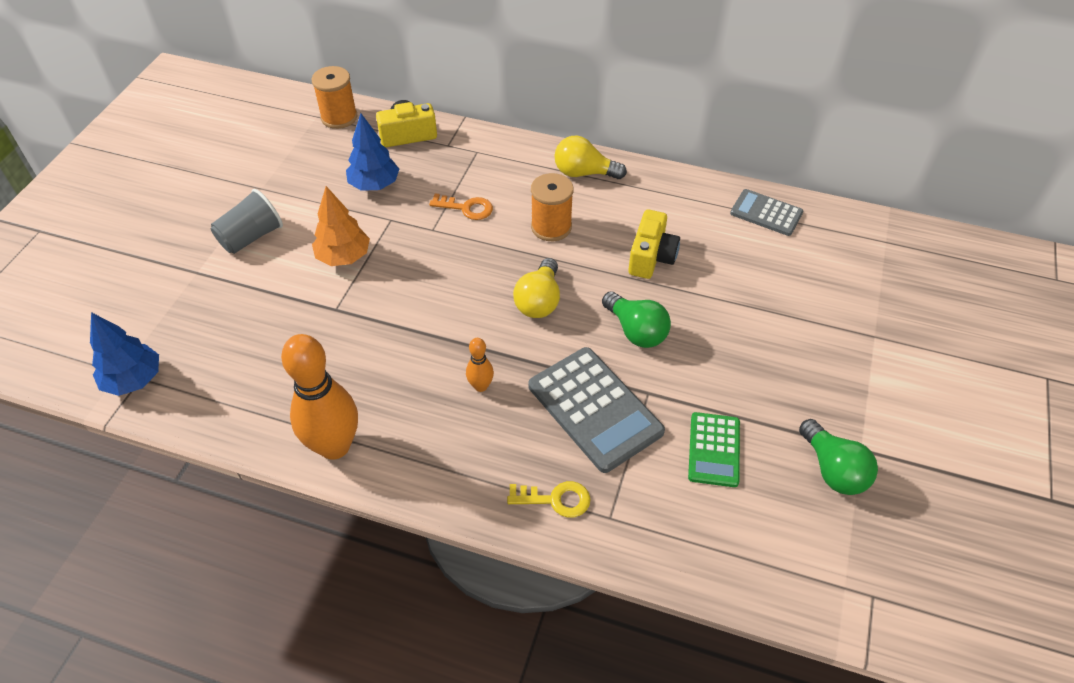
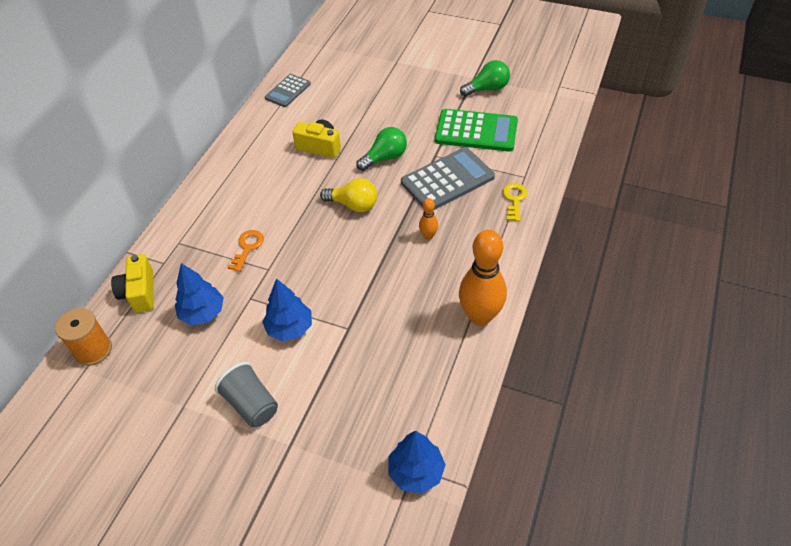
camera: 85 degrees left, 0 degrees up
(344, 257) = (290, 328): orange tree -> blue tree
(551, 227) = (280, 197): orange spool -> none
(584, 173) = (224, 177): yellow light bulb -> none
(714, 449) = (476, 131): green calculator -> green calculator, size x1.68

TASK REQUIREMENTS
Write out each entry exactly as given, but skip the pictures.

SOLVED PROBLEM
camera: 85 degrees left, 0 degrees up
(344, 257) = (290, 328): orange tree -> blue tree
(551, 227) = (280, 197): orange spool -> none
(584, 173) = (224, 177): yellow light bulb -> none
(714, 449) = (476, 131): green calculator -> green calculator, size x1.68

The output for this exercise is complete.